Given records:

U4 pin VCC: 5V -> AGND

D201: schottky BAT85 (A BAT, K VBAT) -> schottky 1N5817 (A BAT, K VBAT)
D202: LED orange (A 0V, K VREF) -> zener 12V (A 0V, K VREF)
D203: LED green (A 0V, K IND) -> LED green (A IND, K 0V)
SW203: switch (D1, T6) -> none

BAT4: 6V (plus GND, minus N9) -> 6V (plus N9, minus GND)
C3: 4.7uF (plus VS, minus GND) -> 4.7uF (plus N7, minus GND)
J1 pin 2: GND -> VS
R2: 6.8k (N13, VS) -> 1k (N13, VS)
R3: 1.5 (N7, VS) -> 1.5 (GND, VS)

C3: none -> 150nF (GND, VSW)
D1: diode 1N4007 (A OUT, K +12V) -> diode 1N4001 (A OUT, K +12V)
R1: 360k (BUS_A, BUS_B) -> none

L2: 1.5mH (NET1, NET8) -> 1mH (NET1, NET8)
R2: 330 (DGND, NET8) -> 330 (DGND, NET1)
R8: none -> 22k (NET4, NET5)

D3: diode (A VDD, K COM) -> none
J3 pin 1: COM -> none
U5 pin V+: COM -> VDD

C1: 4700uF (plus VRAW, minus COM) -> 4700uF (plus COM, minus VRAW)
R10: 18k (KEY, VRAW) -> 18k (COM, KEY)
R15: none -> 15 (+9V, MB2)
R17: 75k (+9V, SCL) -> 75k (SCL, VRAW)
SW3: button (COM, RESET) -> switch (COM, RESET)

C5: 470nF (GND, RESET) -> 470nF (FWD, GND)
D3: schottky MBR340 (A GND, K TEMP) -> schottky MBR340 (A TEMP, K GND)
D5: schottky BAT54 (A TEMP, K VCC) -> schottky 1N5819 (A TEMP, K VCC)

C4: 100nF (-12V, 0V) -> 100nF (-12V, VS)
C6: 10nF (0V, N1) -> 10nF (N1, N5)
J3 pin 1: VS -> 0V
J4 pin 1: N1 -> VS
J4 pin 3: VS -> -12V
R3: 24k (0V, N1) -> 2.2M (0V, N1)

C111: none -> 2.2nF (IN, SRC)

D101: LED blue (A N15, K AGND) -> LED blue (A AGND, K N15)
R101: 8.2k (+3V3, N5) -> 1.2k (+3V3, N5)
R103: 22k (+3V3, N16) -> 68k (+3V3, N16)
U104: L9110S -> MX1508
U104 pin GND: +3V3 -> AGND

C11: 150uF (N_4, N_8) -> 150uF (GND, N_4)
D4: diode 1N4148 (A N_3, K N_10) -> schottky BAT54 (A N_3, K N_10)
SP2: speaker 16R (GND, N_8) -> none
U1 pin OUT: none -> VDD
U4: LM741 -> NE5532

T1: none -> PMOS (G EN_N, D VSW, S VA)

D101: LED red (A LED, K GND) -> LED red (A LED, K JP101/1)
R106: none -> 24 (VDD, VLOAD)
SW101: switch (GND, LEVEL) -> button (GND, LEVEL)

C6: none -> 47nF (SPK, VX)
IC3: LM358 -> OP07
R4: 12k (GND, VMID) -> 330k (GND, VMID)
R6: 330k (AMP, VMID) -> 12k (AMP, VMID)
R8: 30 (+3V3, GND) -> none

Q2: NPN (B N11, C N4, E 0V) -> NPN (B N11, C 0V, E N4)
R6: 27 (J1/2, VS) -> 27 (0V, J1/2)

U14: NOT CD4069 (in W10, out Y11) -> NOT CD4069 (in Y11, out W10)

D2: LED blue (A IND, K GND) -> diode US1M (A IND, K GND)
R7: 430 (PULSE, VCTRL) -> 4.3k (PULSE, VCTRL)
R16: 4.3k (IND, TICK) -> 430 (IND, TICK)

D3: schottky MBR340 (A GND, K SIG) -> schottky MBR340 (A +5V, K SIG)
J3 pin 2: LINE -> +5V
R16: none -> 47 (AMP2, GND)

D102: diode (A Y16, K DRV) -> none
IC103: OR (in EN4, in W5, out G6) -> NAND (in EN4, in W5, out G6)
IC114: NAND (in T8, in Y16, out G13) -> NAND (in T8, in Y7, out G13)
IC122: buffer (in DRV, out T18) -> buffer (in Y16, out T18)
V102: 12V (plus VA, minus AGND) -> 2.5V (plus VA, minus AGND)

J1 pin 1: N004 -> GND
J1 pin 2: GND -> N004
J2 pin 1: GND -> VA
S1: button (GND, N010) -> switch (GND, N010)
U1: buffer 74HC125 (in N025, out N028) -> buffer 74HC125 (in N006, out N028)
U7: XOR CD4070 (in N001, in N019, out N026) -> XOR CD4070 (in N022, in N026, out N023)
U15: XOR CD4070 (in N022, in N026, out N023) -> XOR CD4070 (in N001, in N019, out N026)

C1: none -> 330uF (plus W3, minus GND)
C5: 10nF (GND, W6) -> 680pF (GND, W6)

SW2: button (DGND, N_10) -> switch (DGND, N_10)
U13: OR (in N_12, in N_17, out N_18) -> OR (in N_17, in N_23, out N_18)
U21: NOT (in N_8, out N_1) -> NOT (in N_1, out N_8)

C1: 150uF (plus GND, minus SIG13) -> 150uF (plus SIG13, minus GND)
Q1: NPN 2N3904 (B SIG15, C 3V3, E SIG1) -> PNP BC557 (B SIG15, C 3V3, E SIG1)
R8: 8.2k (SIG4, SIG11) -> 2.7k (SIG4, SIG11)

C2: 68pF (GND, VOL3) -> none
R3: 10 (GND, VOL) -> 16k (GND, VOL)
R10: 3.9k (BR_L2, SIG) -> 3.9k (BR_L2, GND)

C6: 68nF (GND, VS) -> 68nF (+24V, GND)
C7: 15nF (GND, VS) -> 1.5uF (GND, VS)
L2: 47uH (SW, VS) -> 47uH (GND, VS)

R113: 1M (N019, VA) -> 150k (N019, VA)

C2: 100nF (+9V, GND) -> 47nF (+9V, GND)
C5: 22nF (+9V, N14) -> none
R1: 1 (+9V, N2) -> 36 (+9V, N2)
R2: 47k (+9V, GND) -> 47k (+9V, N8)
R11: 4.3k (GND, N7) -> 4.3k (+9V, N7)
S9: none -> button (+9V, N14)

Task:
The whole of the data is to be copied out word for word.

Solved problem:
U4 pin VCC: 5V -> AGND

D201: schottky BAT85 (A BAT, K VBAT) -> schottky 1N5817 (A BAT, K VBAT)
D202: LED orange (A 0V, K VREF) -> zener 12V (A 0V, K VREF)
D203: LED green (A 0V, K IND) -> LED green (A IND, K 0V)
SW203: switch (D1, T6) -> none

BAT4: 6V (plus GND, minus N9) -> 6V (plus N9, minus GND)
C3: 4.7uF (plus VS, minus GND) -> 4.7uF (plus N7, minus GND)
J1 pin 2: GND -> VS
R2: 6.8k (N13, VS) -> 1k (N13, VS)
R3: 1.5 (N7, VS) -> 1.5 (GND, VS)

C3: none -> 150nF (GND, VSW)
D1: diode 1N4007 (A OUT, K +12V) -> diode 1N4001 (A OUT, K +12V)
R1: 360k (BUS_A, BUS_B) -> none

L2: 1.5mH (NET1, NET8) -> 1mH (NET1, NET8)
R2: 330 (DGND, NET8) -> 330 (DGND, NET1)
R8: none -> 22k (NET4, NET5)

D3: diode (A VDD, K COM) -> none
J3 pin 1: COM -> none
U5 pin V+: COM -> VDD

C1: 4700uF (plus VRAW, minus COM) -> 4700uF (plus COM, minus VRAW)
R10: 18k (KEY, VRAW) -> 18k (COM, KEY)
R15: none -> 15 (+9V, MB2)
R17: 75k (+9V, SCL) -> 75k (SCL, VRAW)
SW3: button (COM, RESET) -> switch (COM, RESET)

C5: 470nF (GND, RESET) -> 470nF (FWD, GND)
D3: schottky MBR340 (A GND, K TEMP) -> schottky MBR340 (A TEMP, K GND)
D5: schottky BAT54 (A TEMP, K VCC) -> schottky 1N5819 (A TEMP, K VCC)

C4: 100nF (-12V, 0V) -> 100nF (-12V, VS)
C6: 10nF (0V, N1) -> 10nF (N1, N5)
J3 pin 1: VS -> 0V
J4 pin 1: N1 -> VS
J4 pin 3: VS -> -12V
R3: 24k (0V, N1) -> 2.2M (0V, N1)

C111: none -> 2.2nF (IN, SRC)

D101: LED blue (A N15, K AGND) -> LED blue (A AGND, K N15)
R101: 8.2k (+3V3, N5) -> 1.2k (+3V3, N5)
R103: 22k (+3V3, N16) -> 68k (+3V3, N16)
U104: L9110S -> MX1508
U104 pin GND: +3V3 -> AGND

C11: 150uF (N_4, N_8) -> 150uF (GND, N_4)
D4: diode 1N4148 (A N_3, K N_10) -> schottky BAT54 (A N_3, K N_10)
SP2: speaker 16R (GND, N_8) -> none
U1 pin OUT: none -> VDD
U4: LM741 -> NE5532

T1: none -> PMOS (G EN_N, D VSW, S VA)

D101: LED red (A LED, K GND) -> LED red (A LED, K JP101/1)
R106: none -> 24 (VDD, VLOAD)
SW101: switch (GND, LEVEL) -> button (GND, LEVEL)

C6: none -> 47nF (SPK, VX)
IC3: LM358 -> OP07
R4: 12k (GND, VMID) -> 330k (GND, VMID)
R6: 330k (AMP, VMID) -> 12k (AMP, VMID)
R8: 30 (+3V3, GND) -> none

Q2: NPN (B N11, C N4, E 0V) -> NPN (B N11, C 0V, E N4)
R6: 27 (J1/2, VS) -> 27 (0V, J1/2)

U14: NOT CD4069 (in W10, out Y11) -> NOT CD4069 (in Y11, out W10)

D2: LED blue (A IND, K GND) -> diode US1M (A IND, K GND)
R7: 430 (PULSE, VCTRL) -> 4.3k (PULSE, VCTRL)
R16: 4.3k (IND, TICK) -> 430 (IND, TICK)

D3: schottky MBR340 (A GND, K SIG) -> schottky MBR340 (A +5V, K SIG)
J3 pin 2: LINE -> +5V
R16: none -> 47 (AMP2, GND)

D102: diode (A Y16, K DRV) -> none
IC103: OR (in EN4, in W5, out G6) -> NAND (in EN4, in W5, out G6)
IC114: NAND (in T8, in Y16, out G13) -> NAND (in T8, in Y7, out G13)
IC122: buffer (in DRV, out T18) -> buffer (in Y16, out T18)
V102: 12V (plus VA, minus AGND) -> 2.5V (plus VA, minus AGND)

J1 pin 1: N004 -> GND
J1 pin 2: GND -> N004
J2 pin 1: GND -> VA
S1: button (GND, N010) -> switch (GND, N010)
U1: buffer 74HC125 (in N025, out N028) -> buffer 74HC125 (in N006, out N028)
U7: XOR CD4070 (in N001, in N019, out N026) -> XOR CD4070 (in N022, in N026, out N023)
U15: XOR CD4070 (in N022, in N026, out N023) -> XOR CD4070 (in N001, in N019, out N026)

C1: none -> 330uF (plus W3, minus GND)
C5: 10nF (GND, W6) -> 680pF (GND, W6)

SW2: button (DGND, N_10) -> switch (DGND, N_10)
U13: OR (in N_12, in N_17, out N_18) -> OR (in N_17, in N_23, out N_18)
U21: NOT (in N_8, out N_1) -> NOT (in N_1, out N_8)

C1: 150uF (plus GND, minus SIG13) -> 150uF (plus SIG13, minus GND)
Q1: NPN 2N3904 (B SIG15, C 3V3, E SIG1) -> PNP BC557 (B SIG15, C 3V3, E SIG1)
R8: 8.2k (SIG4, SIG11) -> 2.7k (SIG4, SIG11)

C2: 68pF (GND, VOL3) -> none
R3: 10 (GND, VOL) -> 16k (GND, VOL)
R10: 3.9k (BR_L2, SIG) -> 3.9k (BR_L2, GND)

C6: 68nF (GND, VS) -> 68nF (+24V, GND)
C7: 15nF (GND, VS) -> 1.5uF (GND, VS)
L2: 47uH (SW, VS) -> 47uH (GND, VS)

R113: 1M (N019, VA) -> 150k (N019, VA)

C2: 100nF (+9V, GND) -> 47nF (+9V, GND)
C5: 22nF (+9V, N14) -> none
R1: 1 (+9V, N2) -> 36 (+9V, N2)
R2: 47k (+9V, GND) -> 47k (+9V, N8)
R11: 4.3k (GND, N7) -> 4.3k (+9V, N7)
S9: none -> button (+9V, N14)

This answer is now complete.